What you will do:
Output should begin at the line holding "recolor: bęben (czarny)" and end at the last line of the entries; print those lines verbatim and no others.

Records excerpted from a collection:
□ □ □ □ □
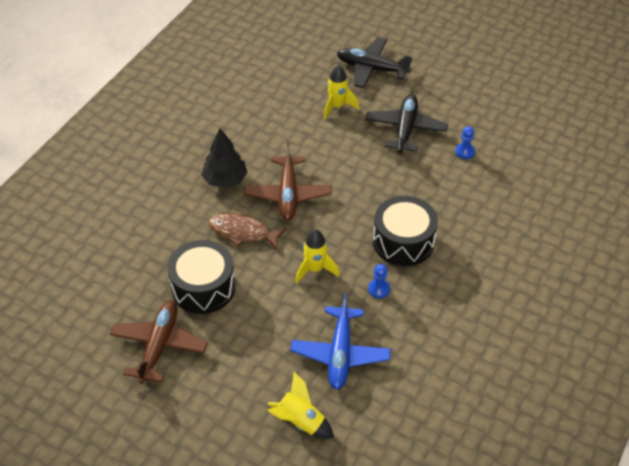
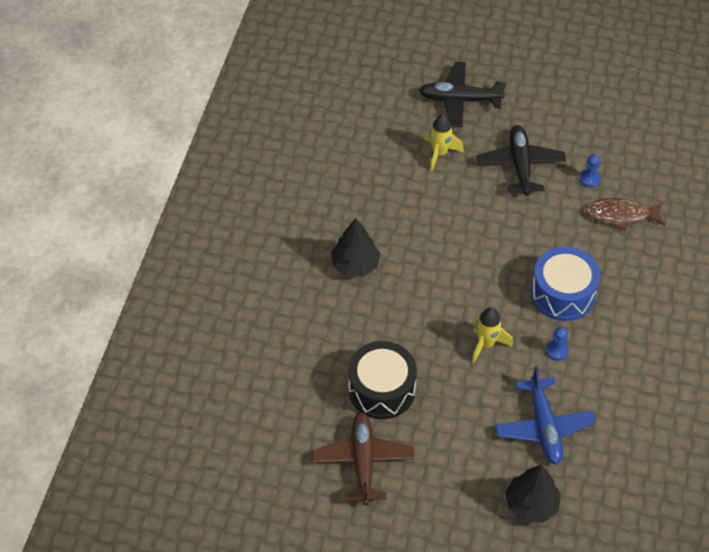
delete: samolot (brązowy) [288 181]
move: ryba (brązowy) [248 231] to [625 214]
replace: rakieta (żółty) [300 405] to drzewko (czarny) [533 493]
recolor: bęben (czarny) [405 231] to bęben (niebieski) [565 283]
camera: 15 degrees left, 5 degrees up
□ □ □ □ □
Task response:
recolor: bęben (czarny) [405 231] to bęben (niebieski) [565 283]
camera: 15 degrees left, 5 degrees up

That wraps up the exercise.